* _What you have to do_: Pull each line holding the word "ECHO" from the data.

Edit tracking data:
============================================================
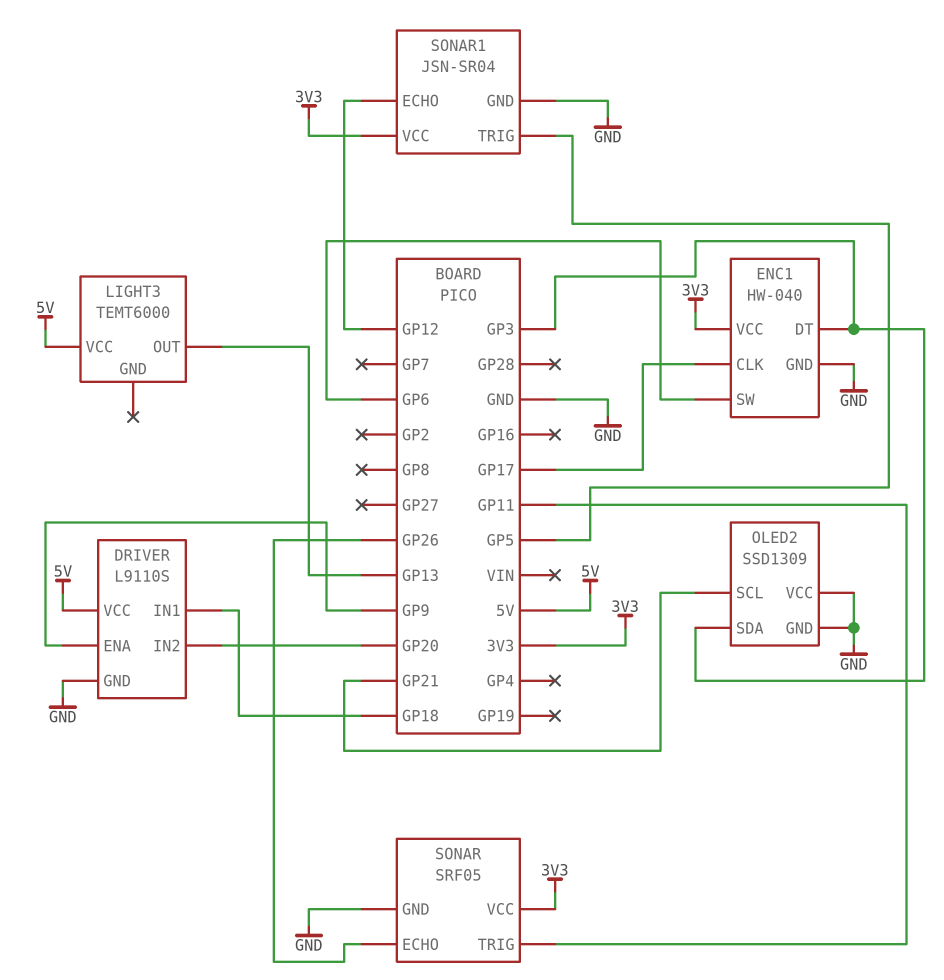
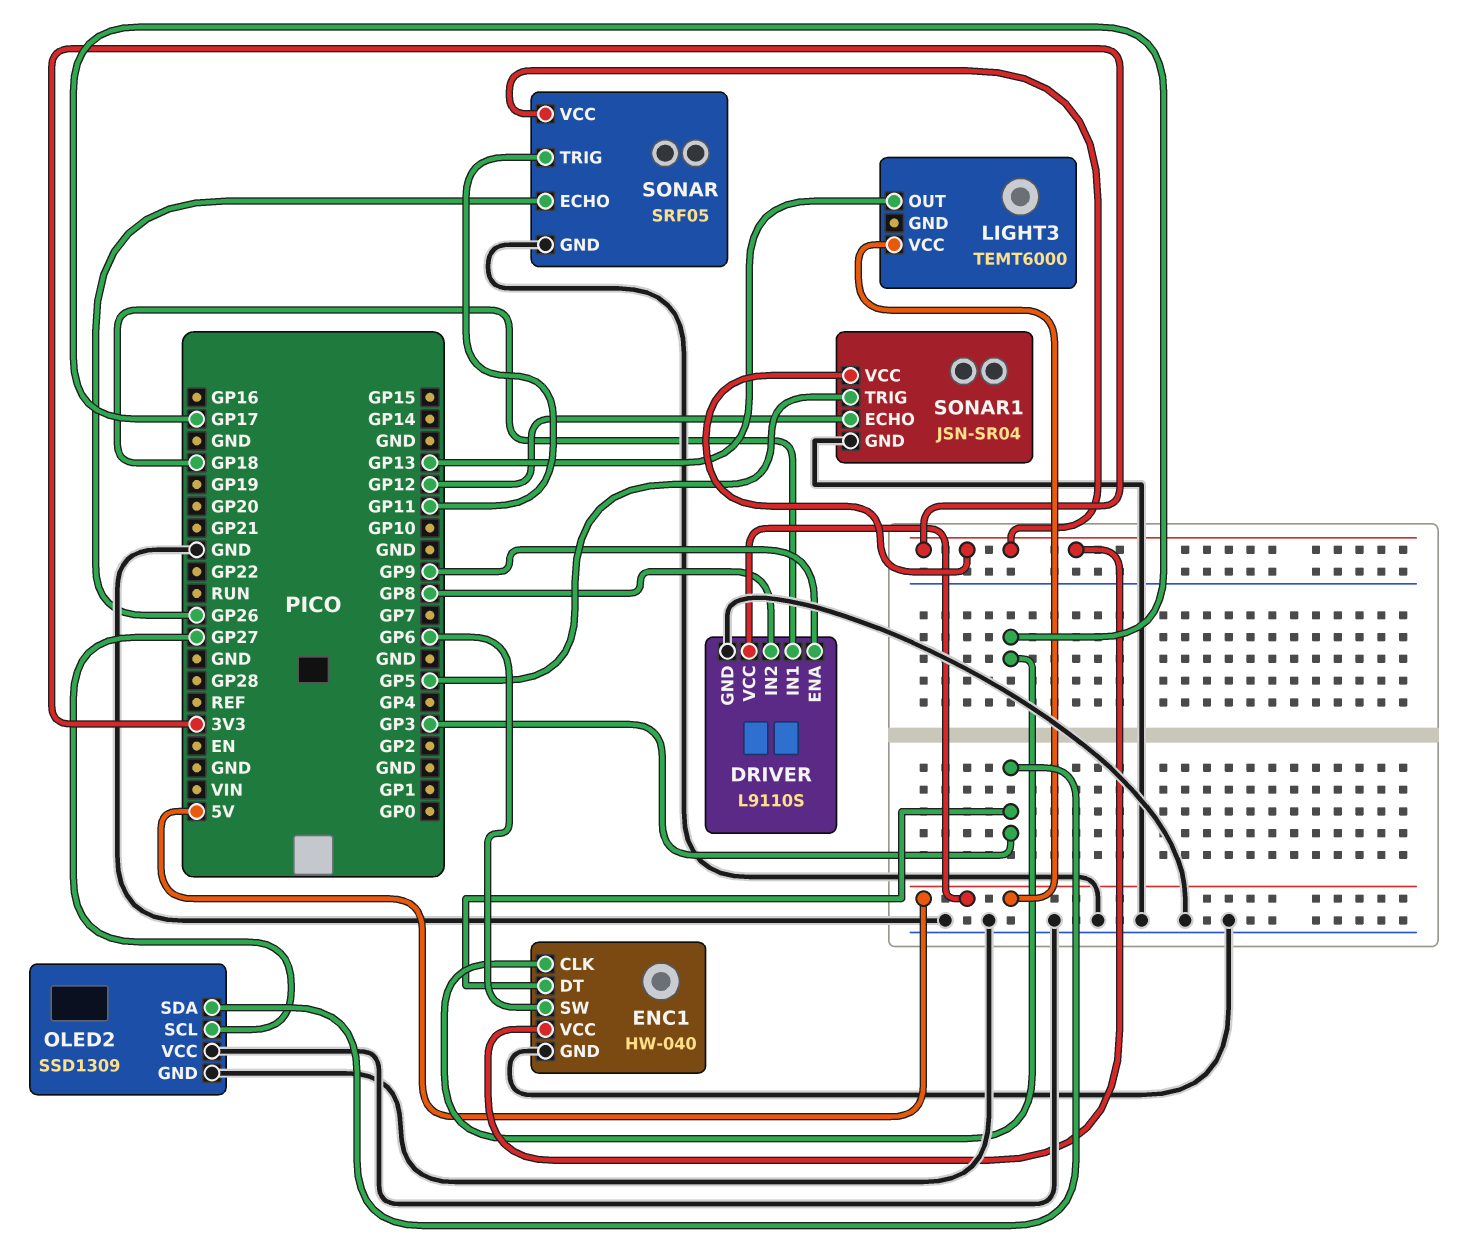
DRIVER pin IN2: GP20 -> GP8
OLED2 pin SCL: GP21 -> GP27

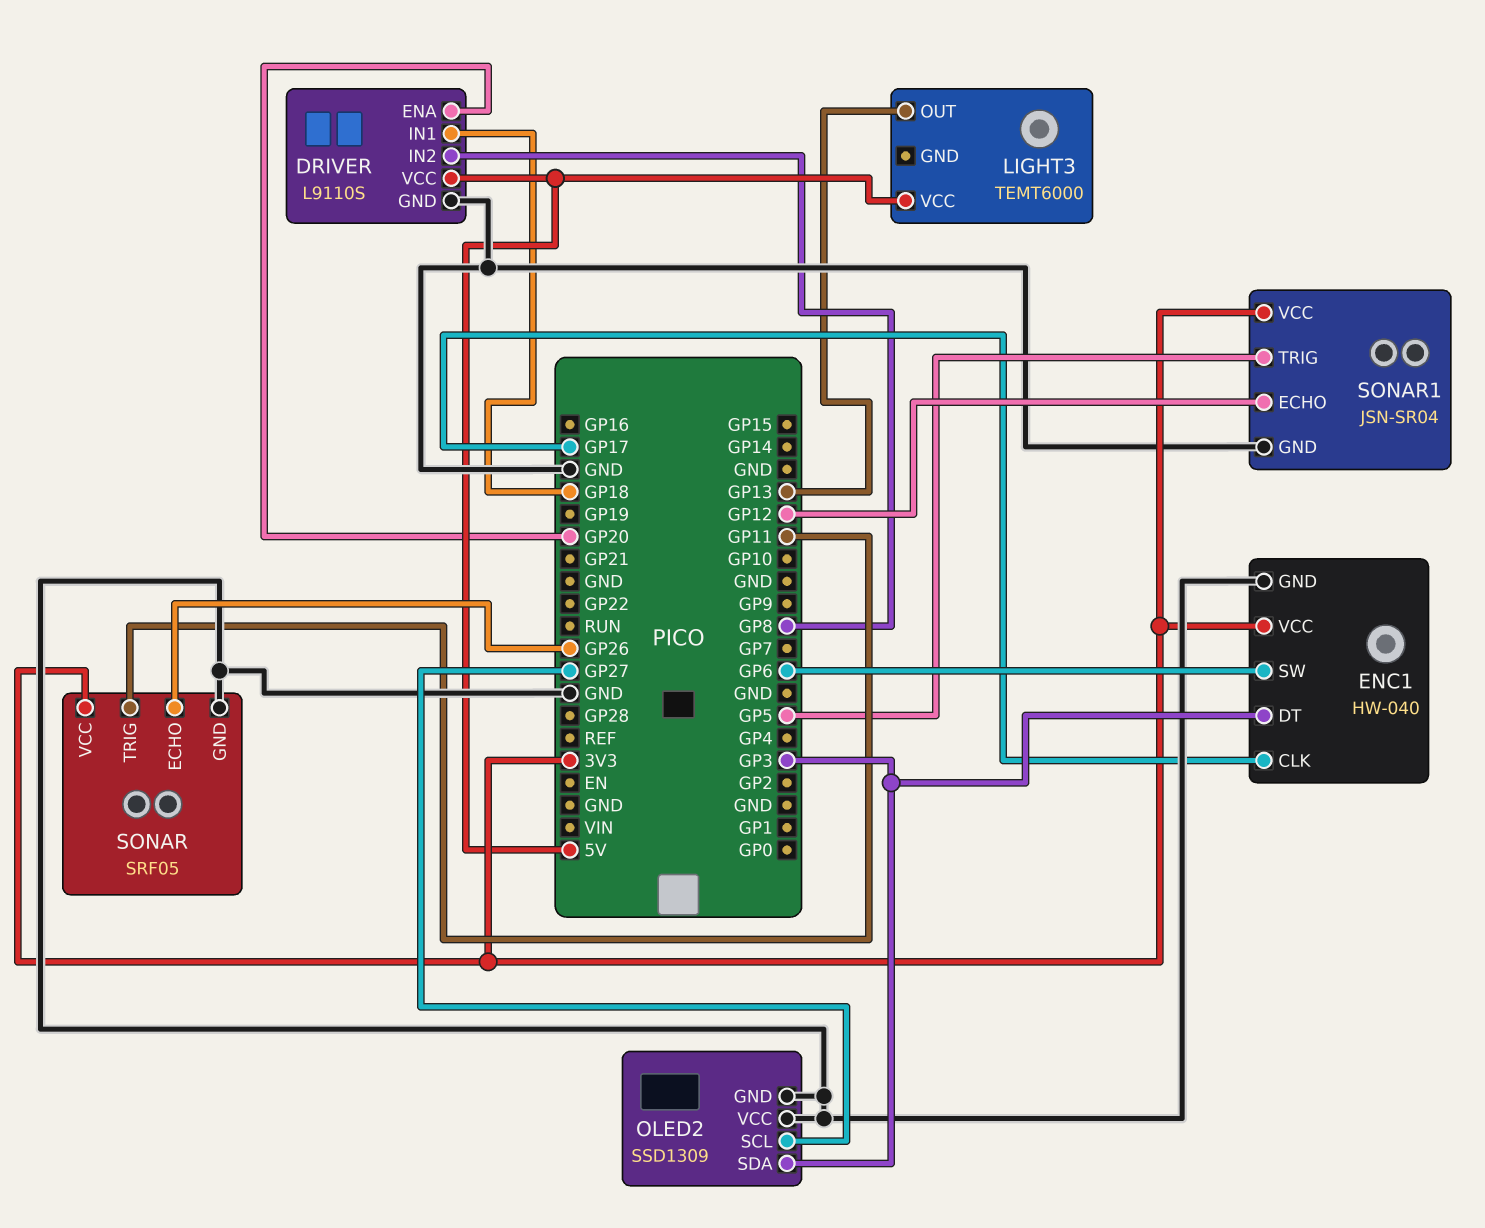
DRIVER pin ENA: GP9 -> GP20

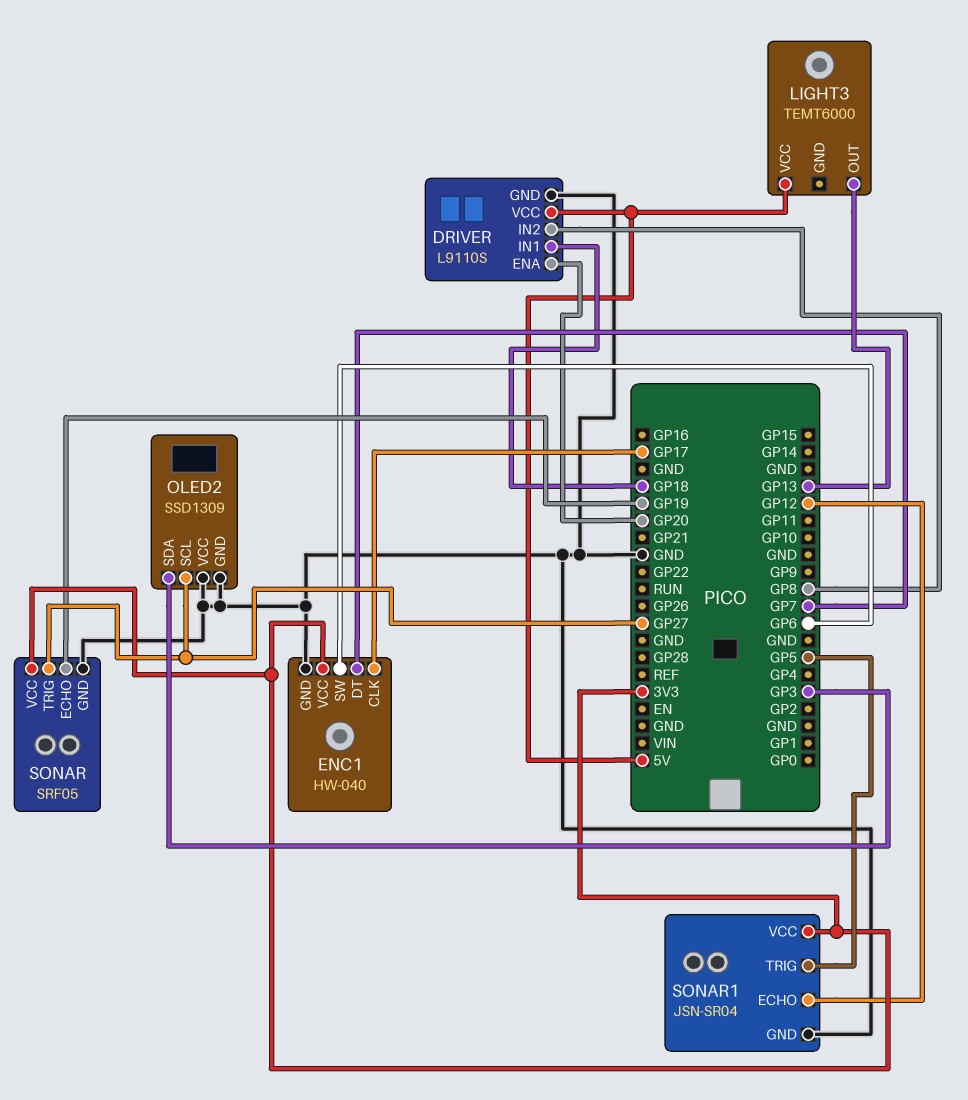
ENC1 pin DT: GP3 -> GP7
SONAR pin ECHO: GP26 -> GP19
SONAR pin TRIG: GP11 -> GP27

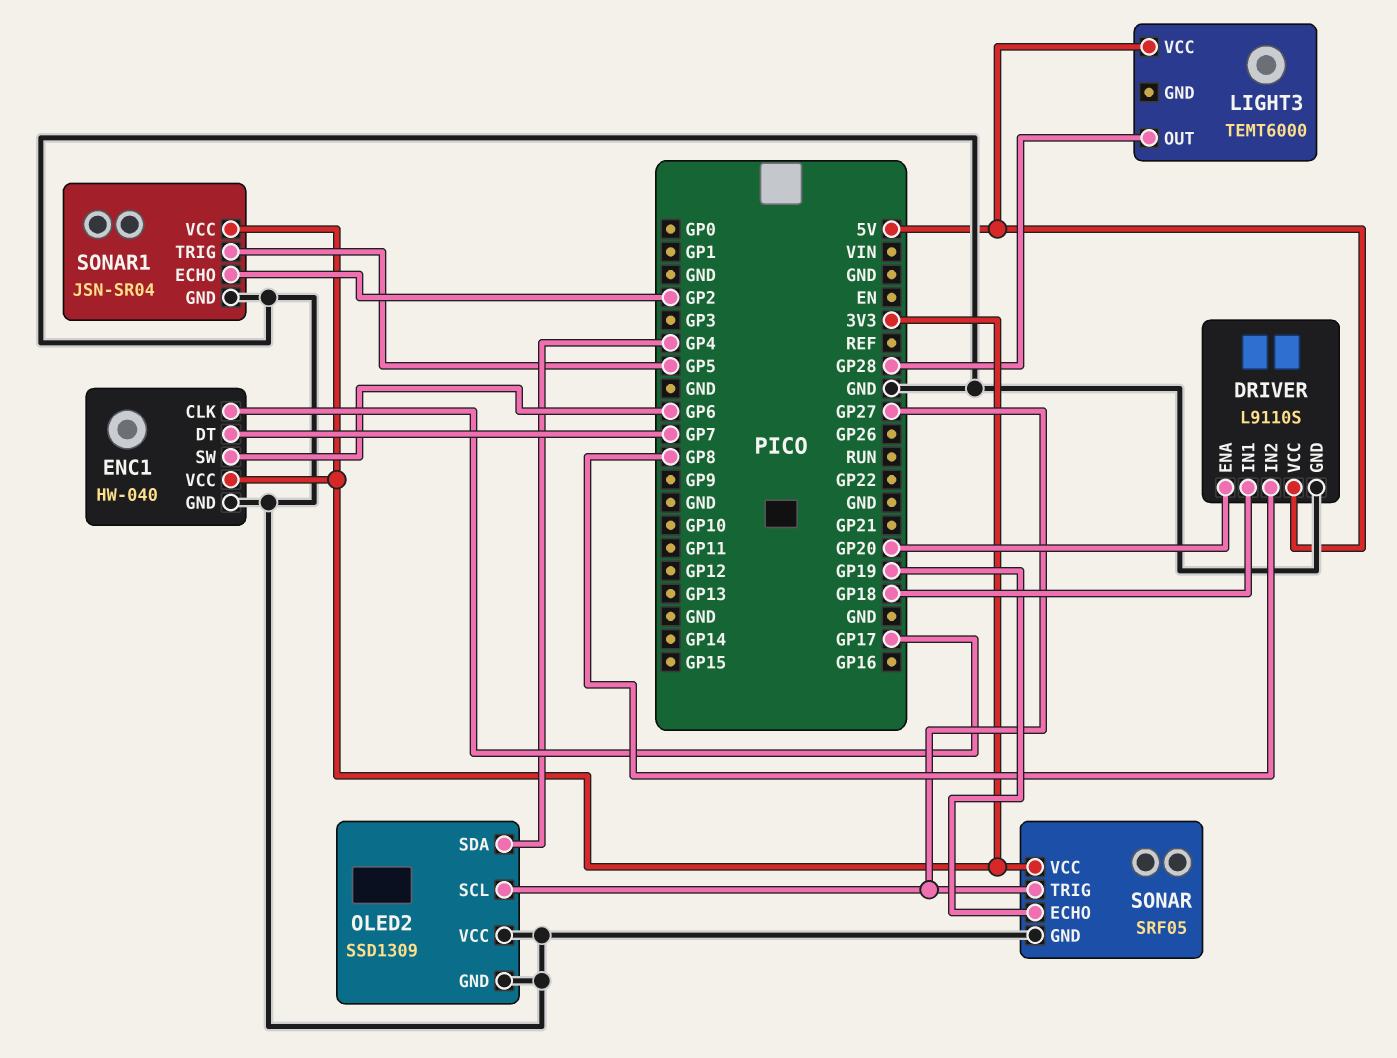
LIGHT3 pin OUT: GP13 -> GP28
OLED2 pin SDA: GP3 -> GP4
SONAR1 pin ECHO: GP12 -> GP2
============================================================
* _Task output_:
SONAR pin ECHO: GP26 -> GP19
SONAR1 pin ECHO: GP12 -> GP2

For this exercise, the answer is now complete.